▶ **Task input**:
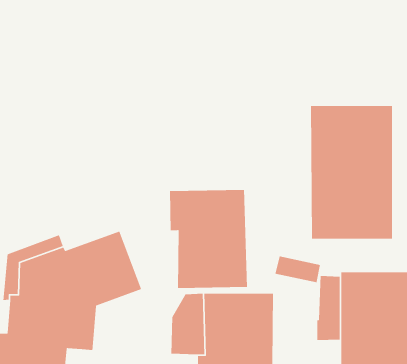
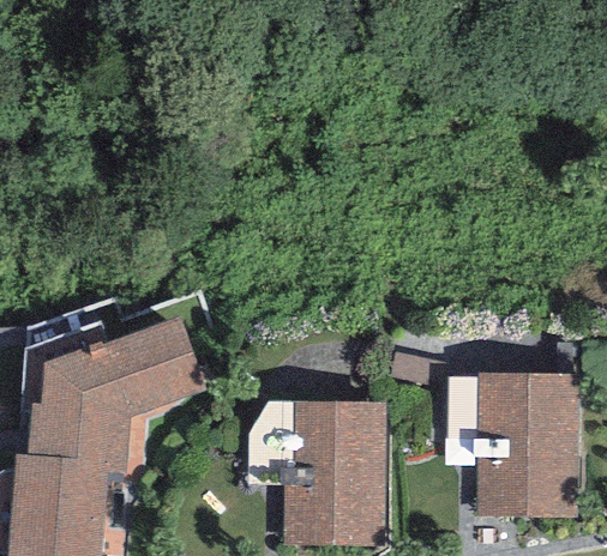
building: [310,105,393,240] -> none
building: [169,189,248,289] -> none

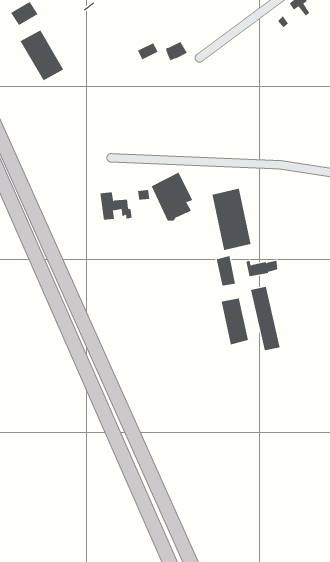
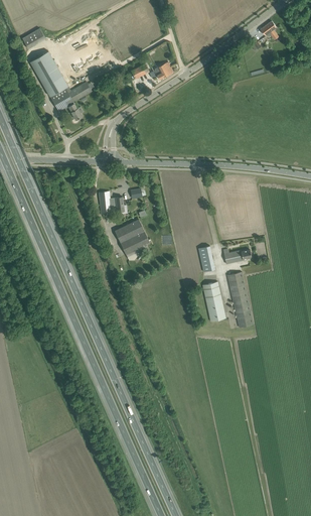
building: none -> [49,82,91,119]
building: [151,172,193,221] -> [114,218,150,260]
building: [212,188,251,251] -> none

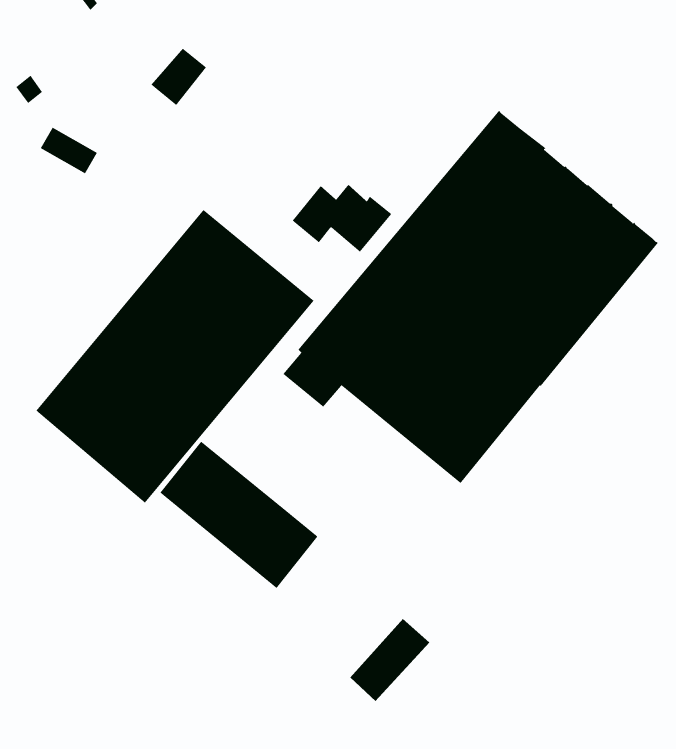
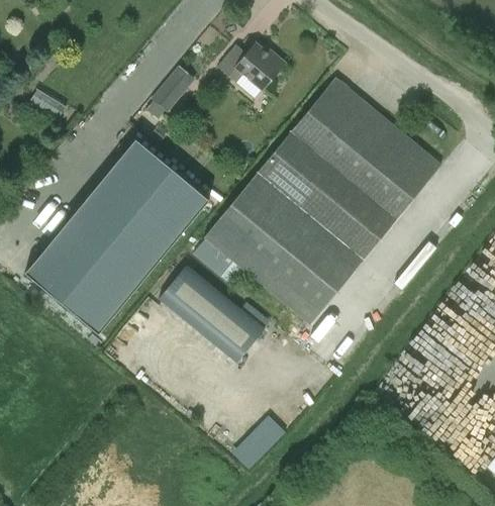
building: [150,48,207,106] -> [151,73,188,111]
building: [292,184,392,252] -> [217,42,284,88]
building: [160,441,318,589] -> [159,264,264,362]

▶ **Required work**: What is the number of lines in the records that hold the word "none"? Answer with that number by itself.

▶ **Problem solution**: 4